=== WHAT THE TASK ASKS ===
Print every line of the material below exactly as it stands, but omit the pictures.

*** DATA EXTRACT

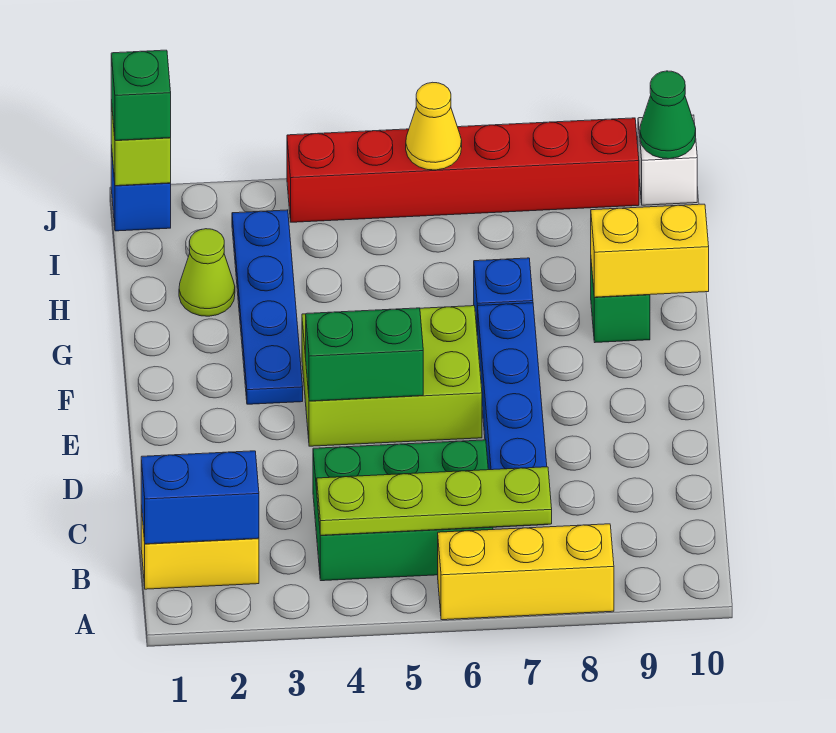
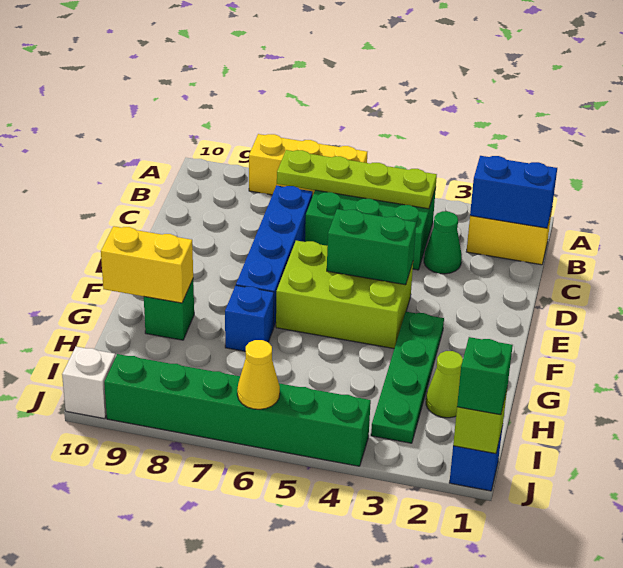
blue plate F3:I3 level 1 -> green plate F3:I3 level 1
red brick J4:J9 level 1 -> green brick J4:J9 level 1
green cone J10 level 2 -> green cone C3 level 1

******

=== ANSWER AREA ===
blue plate F3:I3 level 1 -> green plate F3:I3 level 1
red brick J4:J9 level 1 -> green brick J4:J9 level 1
green cone J10 level 2 -> green cone C3 level 1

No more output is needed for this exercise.